Only the lines from the one containing "Detect and mask" through the end of the data below should be copied, each exactly as written and with both ends kept.
####
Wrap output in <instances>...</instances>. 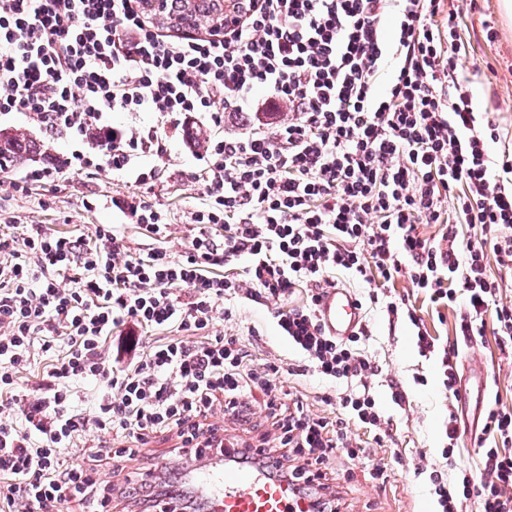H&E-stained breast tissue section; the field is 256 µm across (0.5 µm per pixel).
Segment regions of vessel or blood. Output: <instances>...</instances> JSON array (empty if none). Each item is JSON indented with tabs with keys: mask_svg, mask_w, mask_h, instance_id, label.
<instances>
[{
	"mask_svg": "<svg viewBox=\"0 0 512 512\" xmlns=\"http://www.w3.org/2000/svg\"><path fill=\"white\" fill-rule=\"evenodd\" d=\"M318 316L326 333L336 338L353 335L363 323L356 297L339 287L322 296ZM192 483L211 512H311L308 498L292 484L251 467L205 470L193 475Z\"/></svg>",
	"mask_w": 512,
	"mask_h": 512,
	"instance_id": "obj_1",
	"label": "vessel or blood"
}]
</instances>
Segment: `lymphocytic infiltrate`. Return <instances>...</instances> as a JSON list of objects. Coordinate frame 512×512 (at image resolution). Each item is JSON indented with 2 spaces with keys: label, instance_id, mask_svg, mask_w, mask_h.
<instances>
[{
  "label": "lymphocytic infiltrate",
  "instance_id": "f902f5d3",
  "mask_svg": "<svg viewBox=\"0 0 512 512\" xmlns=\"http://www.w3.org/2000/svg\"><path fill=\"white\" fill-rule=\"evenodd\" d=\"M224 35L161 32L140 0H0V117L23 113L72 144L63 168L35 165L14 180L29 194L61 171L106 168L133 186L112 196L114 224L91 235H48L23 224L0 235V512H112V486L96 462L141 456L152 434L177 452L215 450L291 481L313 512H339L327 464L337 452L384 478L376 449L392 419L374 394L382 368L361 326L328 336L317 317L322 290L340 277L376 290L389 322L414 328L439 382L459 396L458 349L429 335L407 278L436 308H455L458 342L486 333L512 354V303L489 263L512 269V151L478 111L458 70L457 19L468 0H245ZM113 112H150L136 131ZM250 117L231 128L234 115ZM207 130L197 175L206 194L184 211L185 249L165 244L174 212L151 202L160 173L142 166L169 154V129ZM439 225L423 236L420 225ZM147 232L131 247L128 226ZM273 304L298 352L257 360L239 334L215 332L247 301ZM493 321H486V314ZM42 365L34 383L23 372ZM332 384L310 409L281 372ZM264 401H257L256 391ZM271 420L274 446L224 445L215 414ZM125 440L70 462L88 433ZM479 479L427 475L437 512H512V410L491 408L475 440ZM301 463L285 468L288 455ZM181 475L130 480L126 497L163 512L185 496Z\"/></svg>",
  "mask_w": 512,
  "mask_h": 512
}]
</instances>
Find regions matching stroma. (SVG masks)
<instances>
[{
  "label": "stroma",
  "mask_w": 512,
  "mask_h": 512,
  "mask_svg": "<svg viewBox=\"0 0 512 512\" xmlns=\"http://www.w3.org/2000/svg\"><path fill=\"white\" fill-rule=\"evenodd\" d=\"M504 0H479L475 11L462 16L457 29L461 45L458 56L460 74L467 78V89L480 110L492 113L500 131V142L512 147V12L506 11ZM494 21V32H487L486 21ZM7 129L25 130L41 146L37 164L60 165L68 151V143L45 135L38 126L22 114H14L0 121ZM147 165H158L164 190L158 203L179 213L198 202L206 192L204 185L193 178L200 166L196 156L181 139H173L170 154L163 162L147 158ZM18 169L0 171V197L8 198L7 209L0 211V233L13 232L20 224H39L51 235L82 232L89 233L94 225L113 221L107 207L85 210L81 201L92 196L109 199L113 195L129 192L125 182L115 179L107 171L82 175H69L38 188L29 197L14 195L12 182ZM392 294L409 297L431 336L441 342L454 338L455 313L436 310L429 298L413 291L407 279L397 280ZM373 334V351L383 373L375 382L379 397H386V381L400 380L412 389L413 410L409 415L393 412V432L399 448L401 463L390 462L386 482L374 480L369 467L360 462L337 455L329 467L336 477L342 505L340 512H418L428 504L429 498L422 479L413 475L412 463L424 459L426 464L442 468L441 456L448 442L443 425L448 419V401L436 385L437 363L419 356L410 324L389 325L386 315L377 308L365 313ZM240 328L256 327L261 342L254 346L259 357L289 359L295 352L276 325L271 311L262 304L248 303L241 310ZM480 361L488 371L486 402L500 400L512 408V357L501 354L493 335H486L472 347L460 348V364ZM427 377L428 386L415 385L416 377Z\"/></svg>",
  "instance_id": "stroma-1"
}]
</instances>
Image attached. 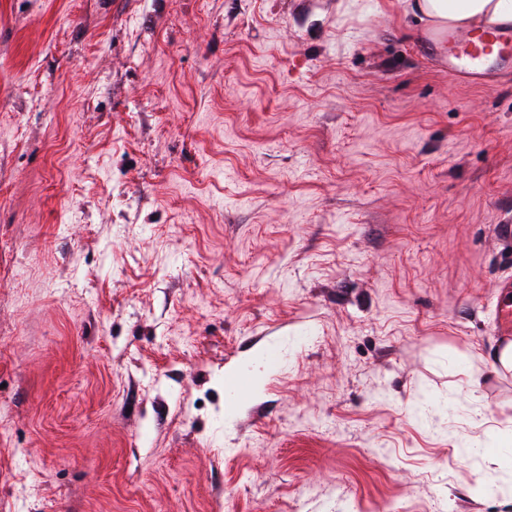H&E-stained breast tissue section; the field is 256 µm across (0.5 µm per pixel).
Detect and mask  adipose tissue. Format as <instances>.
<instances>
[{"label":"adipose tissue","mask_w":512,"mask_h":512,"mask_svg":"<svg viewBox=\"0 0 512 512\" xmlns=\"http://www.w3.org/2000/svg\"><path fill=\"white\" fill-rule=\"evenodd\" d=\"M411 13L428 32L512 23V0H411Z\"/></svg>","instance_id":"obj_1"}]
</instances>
####
Written solution
Detect and mask  adipose tissue. Format as <instances>.
<instances>
[{"label":"adipose tissue","mask_w":512,"mask_h":512,"mask_svg":"<svg viewBox=\"0 0 512 512\" xmlns=\"http://www.w3.org/2000/svg\"><path fill=\"white\" fill-rule=\"evenodd\" d=\"M411 13L428 32L512 23V0H411Z\"/></svg>","instance_id":"obj_1"}]
</instances>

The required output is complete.